● Task statement:
The lines below that include "yellow" are to be found and copied.

[Records excerpted from a collection]
........
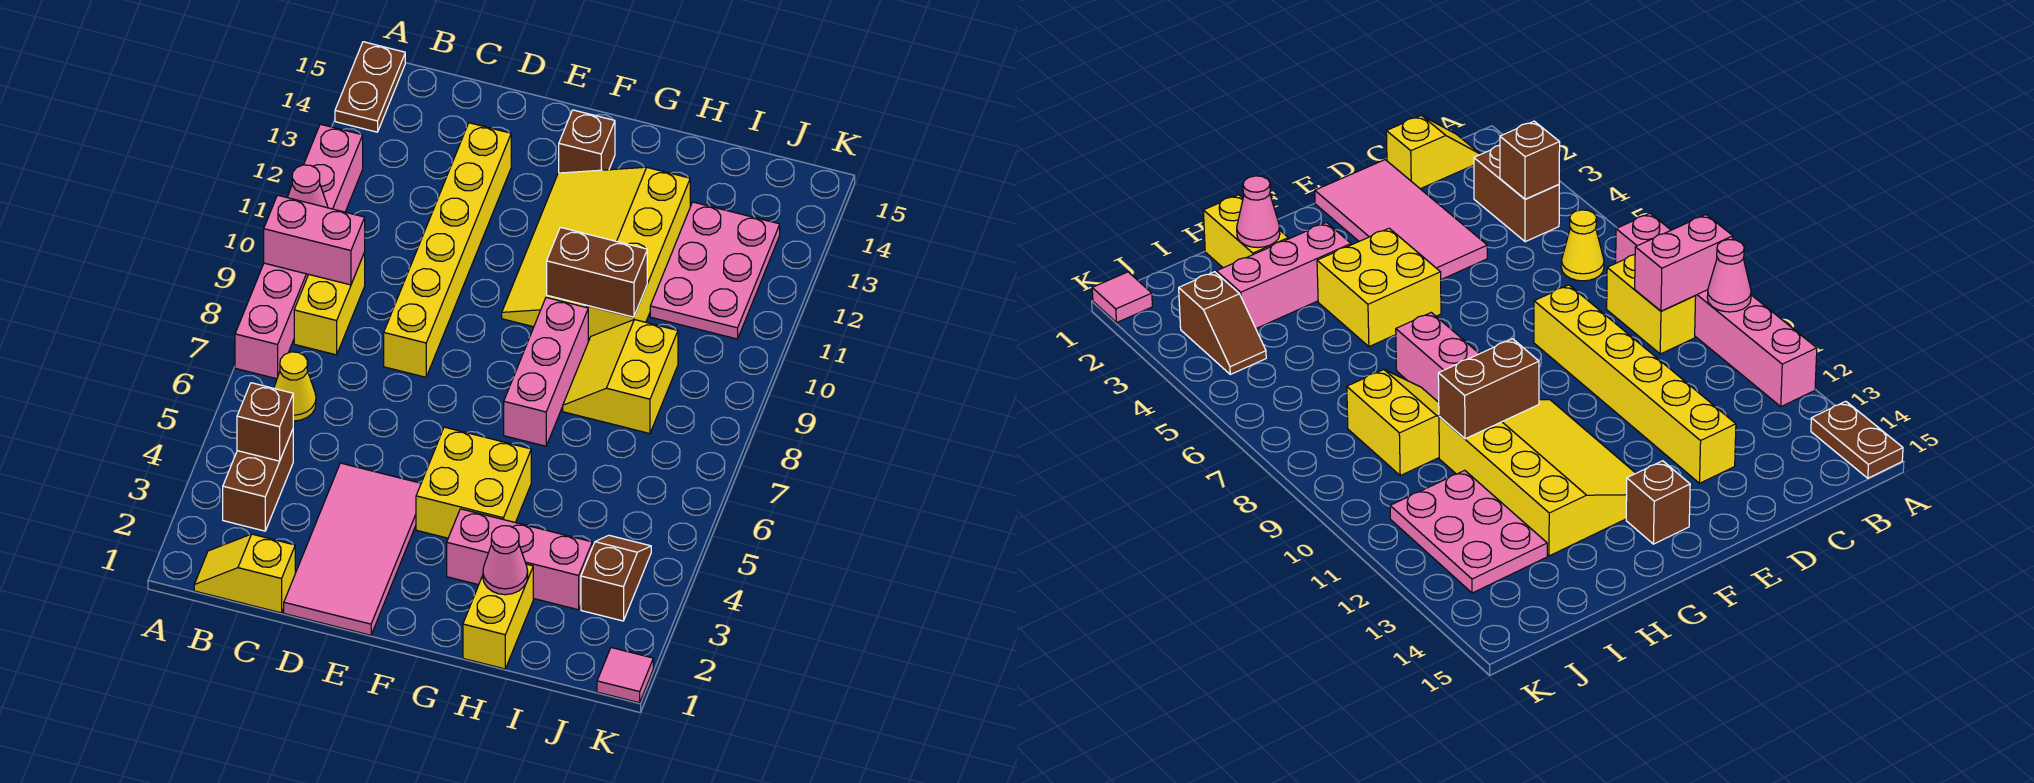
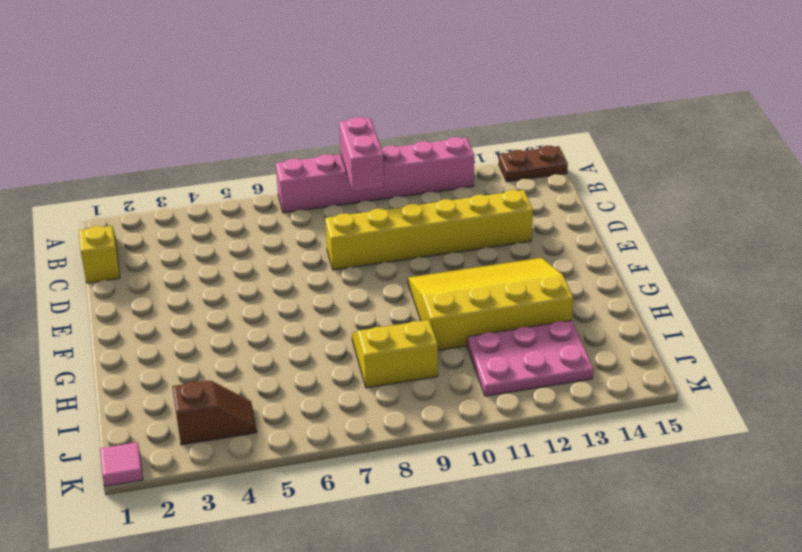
none -> brown brick B3:B4 level 1
none -> yellow cone B6 level 1
none -> yellow brick B8:B9 level 1

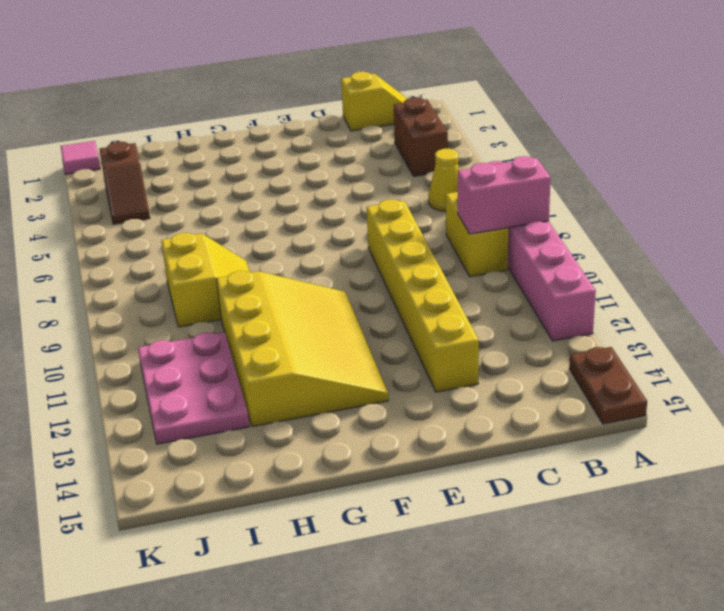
none -> pink tile D1:E4 level 1
none -> yellow brick F4:G5 level 1
none -> brown brick F14 level 1

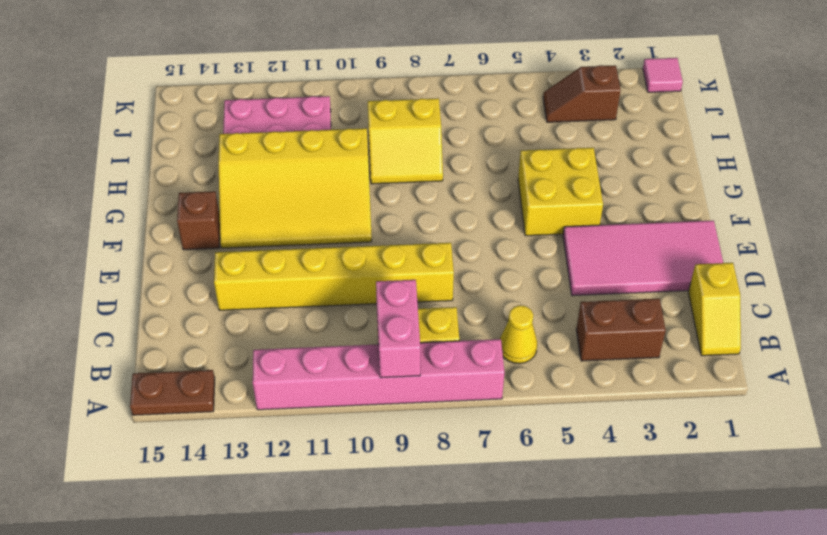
none -> pink brick G3:I3 level 1
none -> pink brick G7:G9 level 1
none -> yellow brick H1:H2 level 1

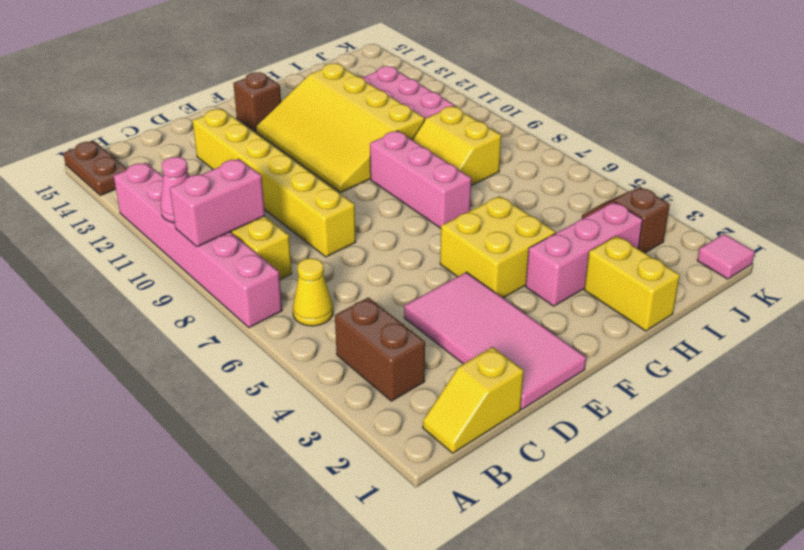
none -> brown brick B4 level 2
none -> brown brick G10:H10 level 2
none -> pink cone H2 level 2

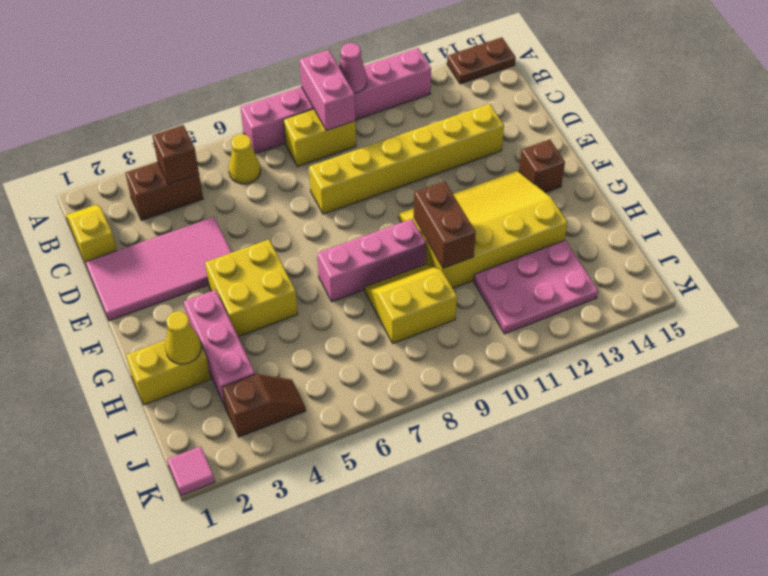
yellow cone H2 level 2 -> pink cone H2 level 2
........
● Solution for this task:
none -> yellow cone B6 level 1
none -> yellow brick B8:B9 level 1
none -> yellow brick F4:G5 level 1
none -> yellow brick H1:H2 level 1
yellow cone H2 level 2 -> pink cone H2 level 2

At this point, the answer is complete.